What needs to be done: Provide an exact transcription of all the records.
%%
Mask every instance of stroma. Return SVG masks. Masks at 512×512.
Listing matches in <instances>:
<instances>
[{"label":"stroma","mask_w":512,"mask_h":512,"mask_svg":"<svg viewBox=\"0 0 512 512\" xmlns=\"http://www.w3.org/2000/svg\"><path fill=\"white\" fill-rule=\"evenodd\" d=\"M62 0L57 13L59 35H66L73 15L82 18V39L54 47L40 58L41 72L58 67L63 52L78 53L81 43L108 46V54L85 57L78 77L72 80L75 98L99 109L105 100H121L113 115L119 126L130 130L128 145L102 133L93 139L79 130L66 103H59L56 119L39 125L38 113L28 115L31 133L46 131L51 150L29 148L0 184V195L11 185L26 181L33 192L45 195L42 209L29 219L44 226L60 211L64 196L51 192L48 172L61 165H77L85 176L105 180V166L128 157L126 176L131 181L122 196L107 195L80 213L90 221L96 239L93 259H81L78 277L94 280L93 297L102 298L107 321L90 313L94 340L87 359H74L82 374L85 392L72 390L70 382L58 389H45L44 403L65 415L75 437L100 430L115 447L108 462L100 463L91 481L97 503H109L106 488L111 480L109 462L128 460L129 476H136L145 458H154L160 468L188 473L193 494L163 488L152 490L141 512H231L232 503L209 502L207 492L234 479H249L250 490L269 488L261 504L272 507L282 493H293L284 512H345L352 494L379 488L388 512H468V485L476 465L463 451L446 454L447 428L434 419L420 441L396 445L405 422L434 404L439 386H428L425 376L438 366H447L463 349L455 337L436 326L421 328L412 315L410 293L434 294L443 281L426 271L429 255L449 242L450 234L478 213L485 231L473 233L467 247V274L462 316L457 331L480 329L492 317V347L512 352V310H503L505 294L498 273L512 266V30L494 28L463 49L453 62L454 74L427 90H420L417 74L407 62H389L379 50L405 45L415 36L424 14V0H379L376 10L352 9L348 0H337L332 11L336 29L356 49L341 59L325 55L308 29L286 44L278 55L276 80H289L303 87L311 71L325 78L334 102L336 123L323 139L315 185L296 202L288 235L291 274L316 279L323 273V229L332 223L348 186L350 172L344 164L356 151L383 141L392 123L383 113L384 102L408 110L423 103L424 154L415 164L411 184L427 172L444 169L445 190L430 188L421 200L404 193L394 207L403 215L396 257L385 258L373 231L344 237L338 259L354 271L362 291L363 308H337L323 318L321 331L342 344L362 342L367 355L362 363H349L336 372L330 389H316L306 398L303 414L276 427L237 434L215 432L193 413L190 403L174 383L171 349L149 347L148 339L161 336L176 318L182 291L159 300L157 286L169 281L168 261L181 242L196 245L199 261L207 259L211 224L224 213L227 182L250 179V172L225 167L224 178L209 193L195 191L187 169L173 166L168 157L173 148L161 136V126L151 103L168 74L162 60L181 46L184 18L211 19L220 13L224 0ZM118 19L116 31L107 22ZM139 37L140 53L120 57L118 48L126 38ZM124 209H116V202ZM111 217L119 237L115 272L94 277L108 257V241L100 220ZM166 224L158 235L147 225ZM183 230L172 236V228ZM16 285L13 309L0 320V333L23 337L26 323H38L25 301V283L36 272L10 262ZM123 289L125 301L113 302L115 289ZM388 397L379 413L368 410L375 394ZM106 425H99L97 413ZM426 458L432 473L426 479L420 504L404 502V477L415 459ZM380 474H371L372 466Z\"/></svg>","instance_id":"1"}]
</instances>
%%
Solution to this problem:
Mask every instance of stroma. Return SVG masks. Masks at 512×512.
Listing matches in <instances>:
<instances>
[{"label":"stroma","mask_w":512,"mask_h":512,"mask_svg":"<svg viewBox=\"0 0 512 512\" xmlns=\"http://www.w3.org/2000/svg\"><path fill=\"white\" fill-rule=\"evenodd\" d=\"M62 0L57 13L59 35H66L73 15L82 18V39L54 47L40 58L41 72L58 67L63 52L78 53L81 43L108 46V54L85 57L78 77L72 80L75 98L99 109L105 100H121L113 115L119 126L130 130L128 145L102 133L93 139L79 130L66 103H59L56 119L39 125L38 113L28 115L31 133L46 131L51 150L29 148L0 184V195L11 185L26 181L33 192L45 195L42 209L29 219L44 226L60 211L64 196L51 192L48 172L61 165H77L85 176L105 180V166L128 157L126 176L131 181L122 196L107 195L80 213L90 221L96 239L93 259H81L78 277L94 280L93 297L102 298L107 321L90 313L94 340L87 359H74L82 374L85 392L72 390L70 382L58 389H45L44 403L65 415L75 437L100 430L115 447L108 462L100 463L91 481L97 503H109L106 488L111 480L109 462L128 460L129 476H136L145 458H154L160 468L188 473L193 494L163 488L152 490L141 512H231L232 503L209 502L207 492L234 479H249L250 490L269 488L261 504L272 507L282 493H293L284 512H345L352 494L379 488L388 512H468V485L476 465L463 451L446 454L447 428L434 419L420 441L396 445L405 422L434 404L439 386H428L425 376L438 366H447L463 349L455 337L436 326L421 328L412 315L410 293L434 294L443 281L426 271L429 255L449 242L450 234L478 213L485 231L473 233L467 247V274L462 316L457 331L480 329L492 317V347L512 352V310H503L505 294L498 273L512 266V30L494 28L463 49L453 62L454 74L427 90H420L417 74L407 62H389L379 50L405 45L415 36L424 14V0H379L376 10L352 9L348 0H337L332 11L336 29L356 49L341 59L325 55L308 29L286 44L278 55L276 80H289L303 87L311 71L325 78L334 102L336 123L323 139L315 185L296 202L288 235L291 274L316 279L323 273V229L332 223L348 186L350 172L344 164L356 151L383 141L392 123L383 113L384 102L408 110L423 103L424 154L415 164L411 184L427 172L444 169L445 190L430 188L421 200L404 193L394 207L403 215L396 257L385 258L373 231L344 237L338 259L354 271L362 291L363 308H337L323 318L321 331L342 344L362 342L367 355L362 363H349L336 372L330 389H316L306 398L303 414L276 427L237 434L215 432L193 413L190 403L174 383L171 349L149 347L148 339L161 336L176 318L182 291L159 300L157 286L169 281L168 261L181 242L196 245L199 261L207 259L211 224L224 213L227 182L250 179V172L225 167L224 178L209 193L195 191L187 169L173 166L168 157L173 148L161 136V126L151 103L168 74L162 60L181 46L184 18L211 19L220 13L224 0ZM118 19L116 31L107 22ZM139 37L140 53L120 57L118 48L126 38ZM124 209H116V202ZM111 217L119 237L115 272L94 277L108 257V241L100 220ZM166 224L158 235L147 225ZM183 230L172 236V228ZM16 285L13 309L0 320V333L23 337L26 323H38L25 301V283L36 272L10 262ZM123 289L125 301L113 302L115 289ZM388 397L379 413L368 410L375 394ZM106 425H99L97 413ZM426 458L432 473L426 479L420 504L404 502V477L415 459ZM380 474H371L372 466Z\"/></svg>","instance_id":"1"}]
</instances>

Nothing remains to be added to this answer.